What is required: Line by line, reproduce the material below exactly.
+ + + + +
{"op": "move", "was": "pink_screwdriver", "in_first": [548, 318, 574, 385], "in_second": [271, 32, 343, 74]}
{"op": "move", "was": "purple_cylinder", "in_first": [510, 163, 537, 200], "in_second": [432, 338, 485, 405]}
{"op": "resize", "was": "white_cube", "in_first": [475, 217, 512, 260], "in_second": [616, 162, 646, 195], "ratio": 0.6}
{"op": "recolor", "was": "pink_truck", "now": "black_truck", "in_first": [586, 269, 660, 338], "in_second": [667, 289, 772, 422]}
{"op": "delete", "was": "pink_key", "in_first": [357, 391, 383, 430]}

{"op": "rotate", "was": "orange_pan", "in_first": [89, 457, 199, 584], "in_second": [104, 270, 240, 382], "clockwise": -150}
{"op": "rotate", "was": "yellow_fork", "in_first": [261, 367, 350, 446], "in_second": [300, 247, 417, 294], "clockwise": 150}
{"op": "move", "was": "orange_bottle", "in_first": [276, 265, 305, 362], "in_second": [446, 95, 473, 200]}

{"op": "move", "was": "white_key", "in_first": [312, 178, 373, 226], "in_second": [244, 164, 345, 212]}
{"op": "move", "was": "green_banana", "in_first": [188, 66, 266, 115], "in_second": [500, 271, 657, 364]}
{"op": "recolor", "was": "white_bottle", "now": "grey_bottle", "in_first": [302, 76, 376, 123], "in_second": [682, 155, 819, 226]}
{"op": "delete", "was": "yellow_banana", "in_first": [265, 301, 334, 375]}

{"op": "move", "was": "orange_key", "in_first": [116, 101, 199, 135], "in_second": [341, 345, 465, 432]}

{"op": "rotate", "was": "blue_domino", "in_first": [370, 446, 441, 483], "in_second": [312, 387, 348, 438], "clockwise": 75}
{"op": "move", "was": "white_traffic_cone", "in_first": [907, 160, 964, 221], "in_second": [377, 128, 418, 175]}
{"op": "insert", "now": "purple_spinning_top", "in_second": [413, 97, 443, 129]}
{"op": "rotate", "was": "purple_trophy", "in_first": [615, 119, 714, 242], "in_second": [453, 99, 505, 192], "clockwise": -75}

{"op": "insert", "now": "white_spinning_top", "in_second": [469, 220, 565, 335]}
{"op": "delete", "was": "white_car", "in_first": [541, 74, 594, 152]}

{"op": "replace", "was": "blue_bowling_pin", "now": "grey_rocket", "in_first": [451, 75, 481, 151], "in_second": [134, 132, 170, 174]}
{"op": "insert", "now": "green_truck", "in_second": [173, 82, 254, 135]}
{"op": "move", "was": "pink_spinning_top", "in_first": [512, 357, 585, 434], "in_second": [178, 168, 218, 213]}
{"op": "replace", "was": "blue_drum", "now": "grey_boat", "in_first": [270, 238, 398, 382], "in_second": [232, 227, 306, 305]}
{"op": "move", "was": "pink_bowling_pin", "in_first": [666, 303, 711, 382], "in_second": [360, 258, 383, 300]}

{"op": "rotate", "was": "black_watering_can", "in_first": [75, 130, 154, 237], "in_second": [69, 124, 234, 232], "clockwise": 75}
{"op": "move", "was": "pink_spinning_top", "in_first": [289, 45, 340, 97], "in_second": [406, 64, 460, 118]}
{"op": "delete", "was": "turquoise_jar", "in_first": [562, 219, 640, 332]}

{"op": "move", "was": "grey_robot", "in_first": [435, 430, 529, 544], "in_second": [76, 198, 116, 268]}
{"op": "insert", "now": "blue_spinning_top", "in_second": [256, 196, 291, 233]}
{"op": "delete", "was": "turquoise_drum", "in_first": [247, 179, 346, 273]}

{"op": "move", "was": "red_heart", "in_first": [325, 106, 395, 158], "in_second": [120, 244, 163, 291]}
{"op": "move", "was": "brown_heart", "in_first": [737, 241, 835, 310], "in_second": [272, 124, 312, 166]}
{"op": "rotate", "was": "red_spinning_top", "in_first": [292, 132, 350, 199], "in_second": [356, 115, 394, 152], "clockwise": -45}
+ + + + +
Expected answer:
{"op": "move", "was": "pink_screwdriver", "in_first": [548, 318, 574, 385], "in_second": [271, 32, 343, 74]}
{"op": "move", "was": "purple_cylinder", "in_first": [510, 163, 537, 200], "in_second": [432, 338, 485, 405]}
{"op": "resize", "was": "white_cube", "in_first": [475, 217, 512, 260], "in_second": [616, 162, 646, 195], "ratio": 0.6}
{"op": "recolor", "was": "pink_truck", "now": "black_truck", "in_first": [586, 269, 660, 338], "in_second": [667, 289, 772, 422]}
{"op": "delete", "was": "pink_key", "in_first": [357, 391, 383, 430]}

{"op": "rotate", "was": "orange_pan", "in_first": [89, 457, 199, 584], "in_second": [104, 270, 240, 382], "clockwise": -150}
{"op": "rotate", "was": "yellow_fork", "in_first": [261, 367, 350, 446], "in_second": [300, 247, 417, 294], "clockwise": 150}
{"op": "move", "was": "orange_bottle", "in_first": [276, 265, 305, 362], "in_second": [446, 95, 473, 200]}

{"op": "move", "was": "white_key", "in_first": [312, 178, 373, 226], "in_second": [244, 164, 345, 212]}
{"op": "move", "was": "green_banana", "in_first": [188, 66, 266, 115], "in_second": [500, 271, 657, 364]}
{"op": "recolor", "was": "white_bottle", "now": "grey_bottle", "in_first": [302, 76, 376, 123], "in_second": [682, 155, 819, 226]}
{"op": "delete", "was": "yellow_banana", "in_first": [265, 301, 334, 375]}

{"op": "move", "was": "orange_key", "in_first": [116, 101, 199, 135], "in_second": [341, 345, 465, 432]}

{"op": "rotate", "was": "blue_domino", "in_first": [370, 446, 441, 483], "in_second": [312, 387, 348, 438], "clockwise": 75}
{"op": "move", "was": "white_traffic_cone", "in_first": [907, 160, 964, 221], "in_second": [377, 128, 418, 175]}
{"op": "insert", "now": "purple_spinning_top", "in_second": [413, 97, 443, 129]}
{"op": "rotate", "was": "purple_trophy", "in_first": [615, 119, 714, 242], "in_second": [453, 99, 505, 192], "clockwise": -75}

{"op": "insert", "now": "white_spinning_top", "in_second": [469, 220, 565, 335]}
{"op": "delete", "was": "white_car", "in_first": [541, 74, 594, 152]}

{"op": "replace", "was": "blue_bowling_pin", "now": "grey_rocket", "in_first": [451, 75, 481, 151], "in_second": [134, 132, 170, 174]}
{"op": "insert", "now": "green_truck", "in_second": [173, 82, 254, 135]}
{"op": "move", "was": "pink_spinning_top", "in_first": [512, 357, 585, 434], "in_second": [178, 168, 218, 213]}
{"op": "replace", "was": "blue_drum", "now": "grey_boat", "in_first": [270, 238, 398, 382], "in_second": [232, 227, 306, 305]}
{"op": "move", "was": "pink_bowling_pin", "in_first": [666, 303, 711, 382], "in_second": [360, 258, 383, 300]}

{"op": "rotate", "was": "black_watering_can", "in_first": [75, 130, 154, 237], "in_second": [69, 124, 234, 232], "clockwise": 75}
{"op": "move", "was": "pink_spinning_top", "in_first": [289, 45, 340, 97], "in_second": [406, 64, 460, 118]}
{"op": "delete", "was": "turquoise_jar", "in_first": [562, 219, 640, 332]}

{"op": "move", "was": "grey_robot", "in_first": [435, 430, 529, 544], "in_second": [76, 198, 116, 268]}
{"op": "insert", "now": "blue_spinning_top", "in_second": [256, 196, 291, 233]}
{"op": "delete", "was": "turquoise_drum", "in_first": [247, 179, 346, 273]}

{"op": "move", "was": "red_heart", "in_first": [325, 106, 395, 158], "in_second": [120, 244, 163, 291]}
{"op": "move", "was": "brown_heart", "in_first": [737, 241, 835, 310], "in_second": [272, 124, 312, 166]}
{"op": "rotate", "was": "red_spinning_top", "in_first": [292, 132, 350, 199], "in_second": [356, 115, 394, 152], "clockwise": -45}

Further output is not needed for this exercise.